• What the task asks
When the line with "turquoise toothbrush: 1 -> 0" comes up, set it down and every later line to the end of the data, exactly and without pictures.

• Saved entries
= Beginning of Section =
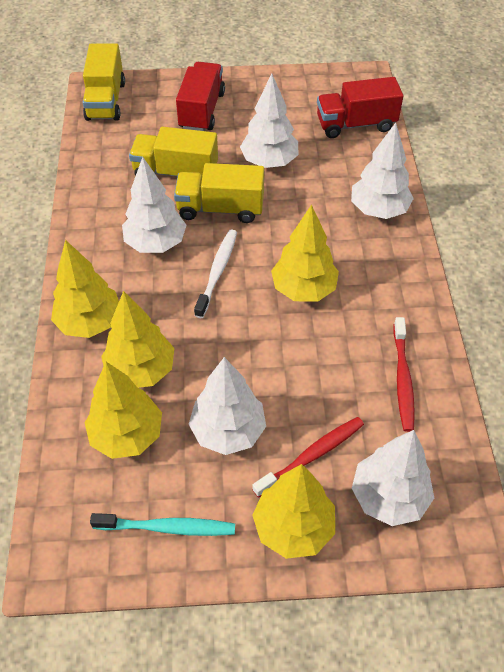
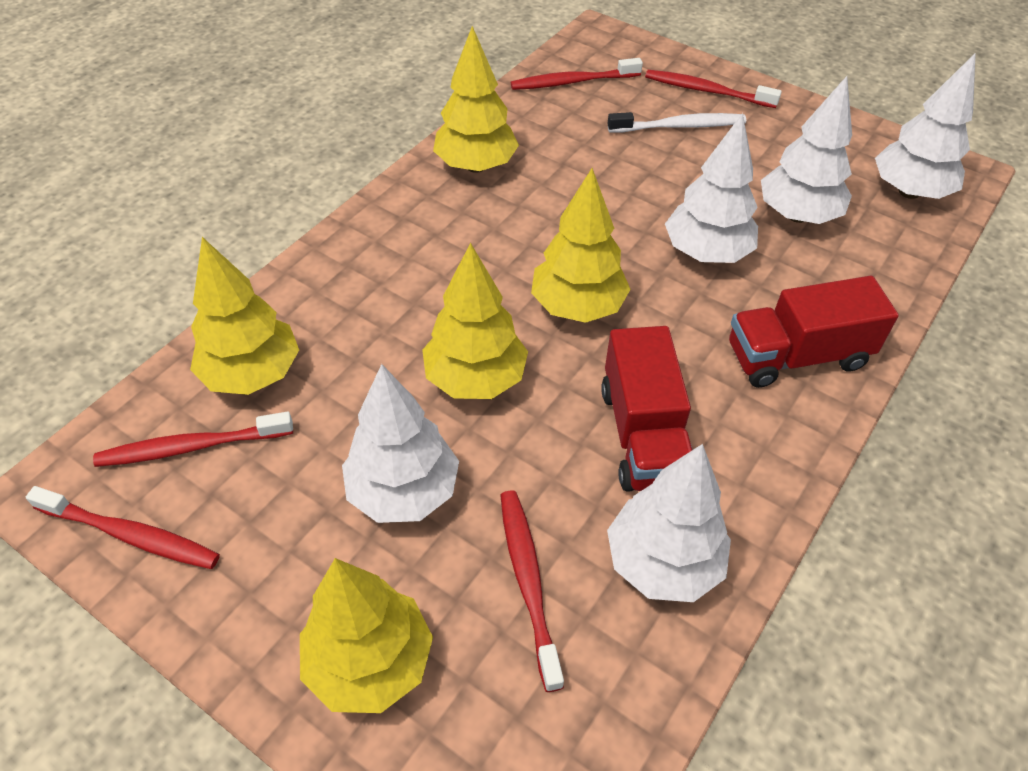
red toothbrush: 2 -> 5
turquoise toothbrush: 1 -> 0
yellow truck: 3 -> 0

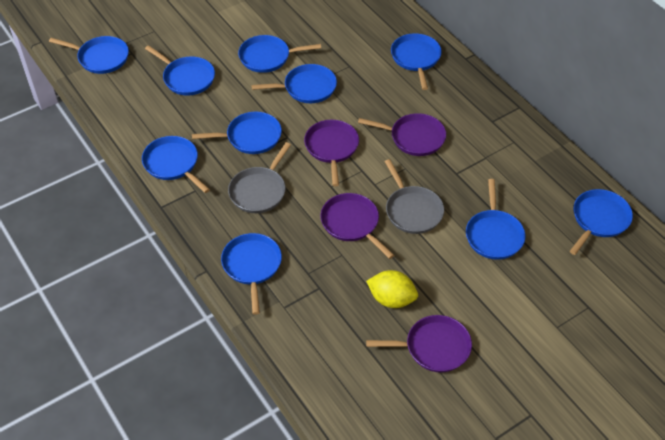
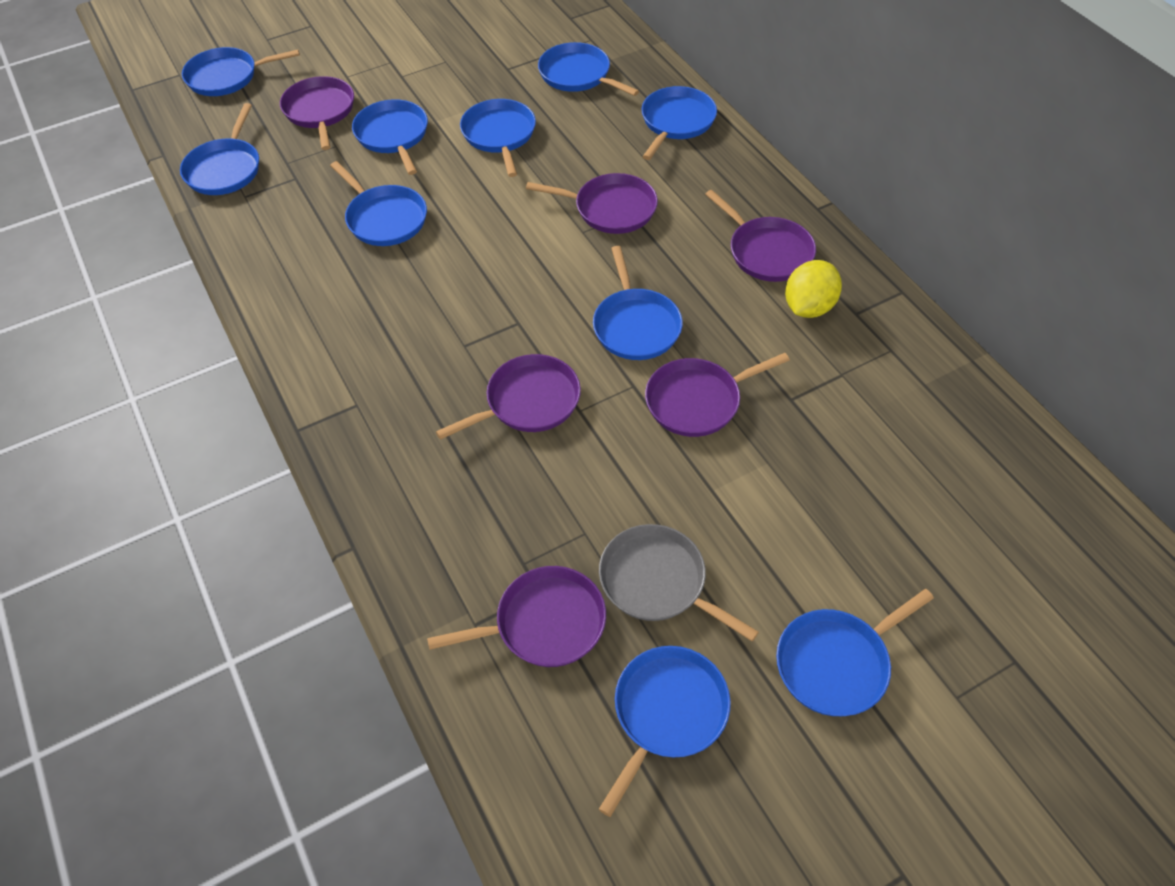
grey pan: 2 -> 1
purple pan: 4 -> 6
= End of Section =
• Solution for this exercise
turquoise toothbrush: 1 -> 0
yellow truck: 3 -> 0

grey pan: 2 -> 1
purple pan: 4 -> 6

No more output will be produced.